Aim of the exercise -> Reproduce all lines of the listing below in which the word "glasses" occurs.

Materials provided ->
"""

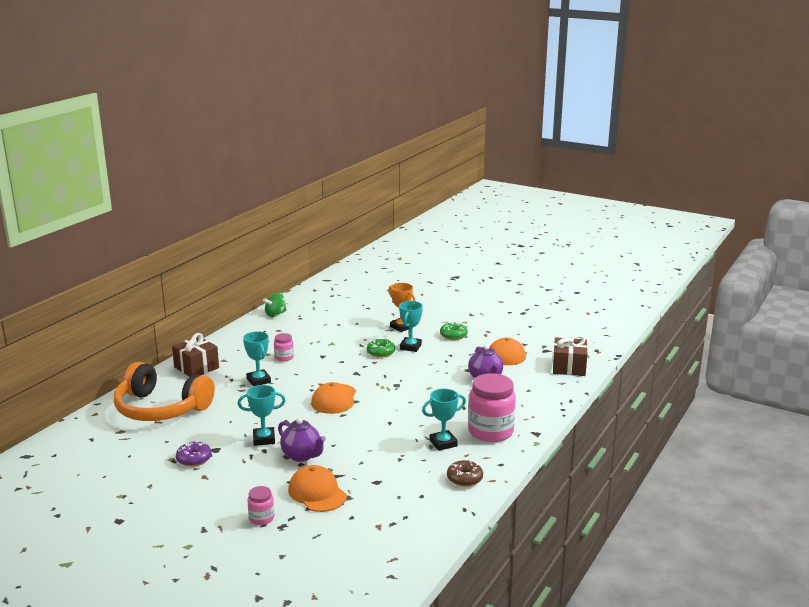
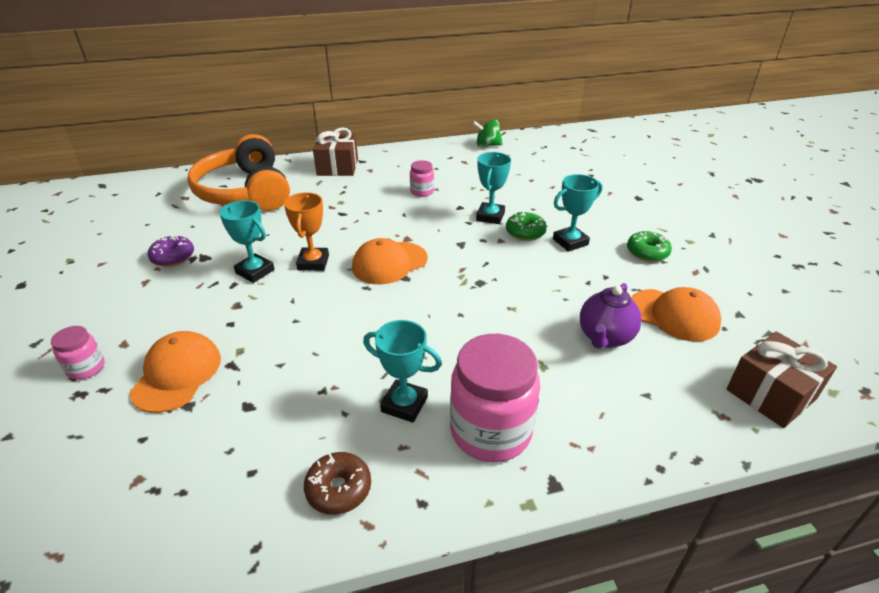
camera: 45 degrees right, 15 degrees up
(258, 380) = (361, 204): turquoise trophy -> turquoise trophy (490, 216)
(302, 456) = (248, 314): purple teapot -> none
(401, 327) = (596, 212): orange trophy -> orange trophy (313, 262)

"""
"""

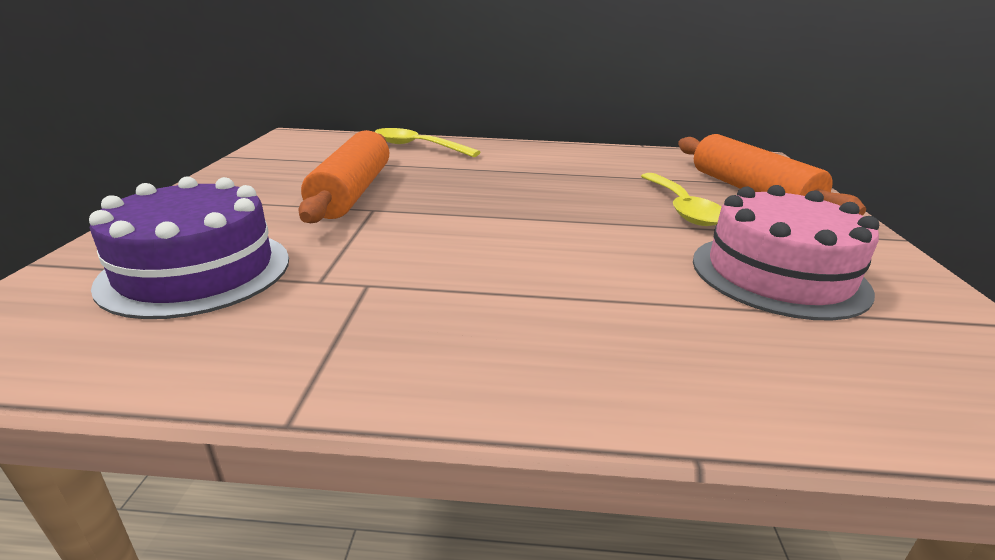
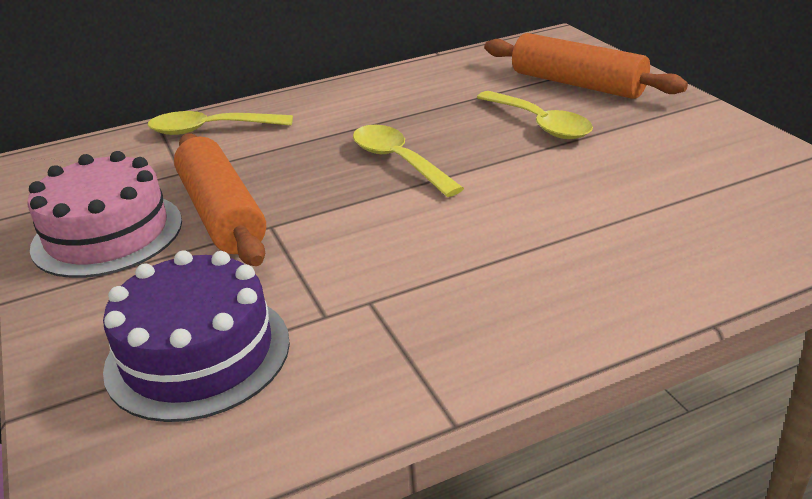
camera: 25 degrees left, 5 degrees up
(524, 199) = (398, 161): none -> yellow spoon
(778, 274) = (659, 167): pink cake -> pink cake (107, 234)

"""
"""

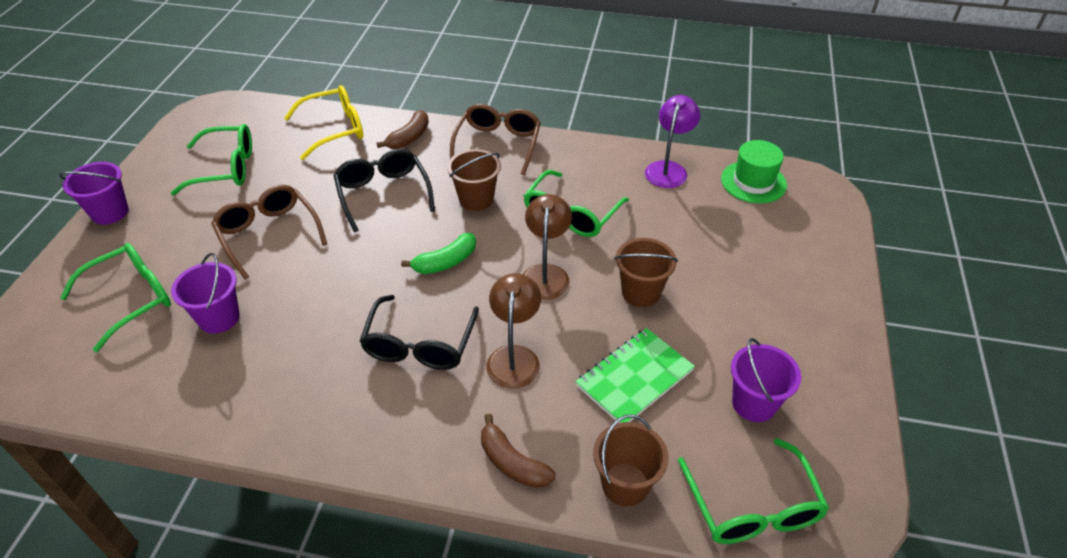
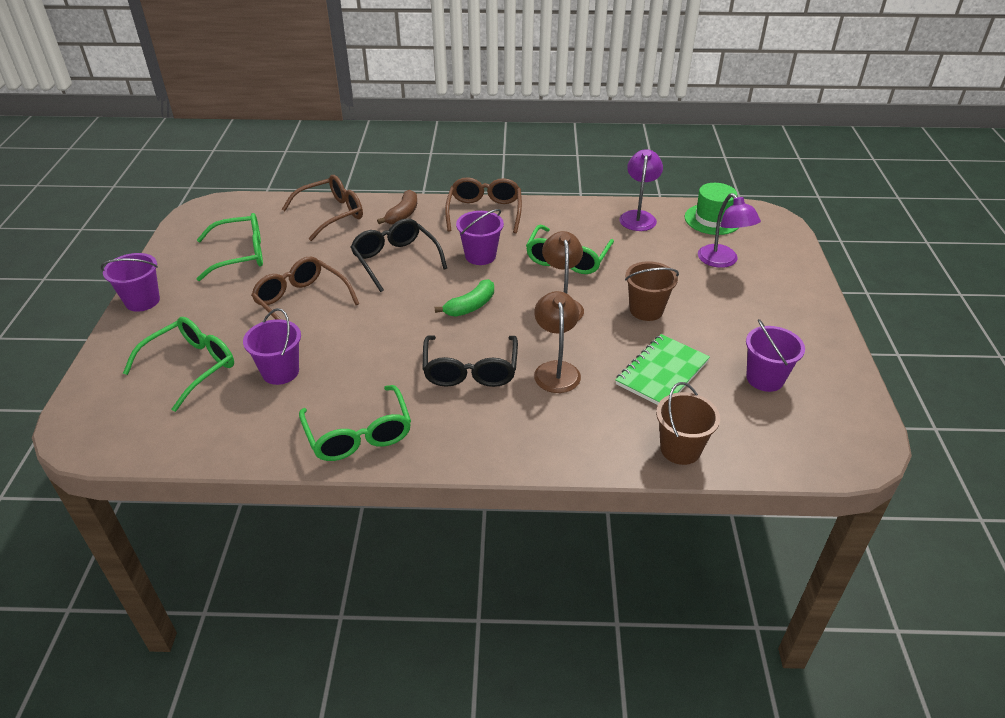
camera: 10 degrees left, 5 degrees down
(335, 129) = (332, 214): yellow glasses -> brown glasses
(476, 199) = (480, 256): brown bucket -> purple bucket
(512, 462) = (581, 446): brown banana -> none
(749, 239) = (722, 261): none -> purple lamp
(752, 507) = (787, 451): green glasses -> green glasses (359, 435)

"""

Exercise output ->
(335, 129) = (332, 214): yellow glasses -> brown glasses
(752, 507) = (787, 451): green glasses -> green glasses (359, 435)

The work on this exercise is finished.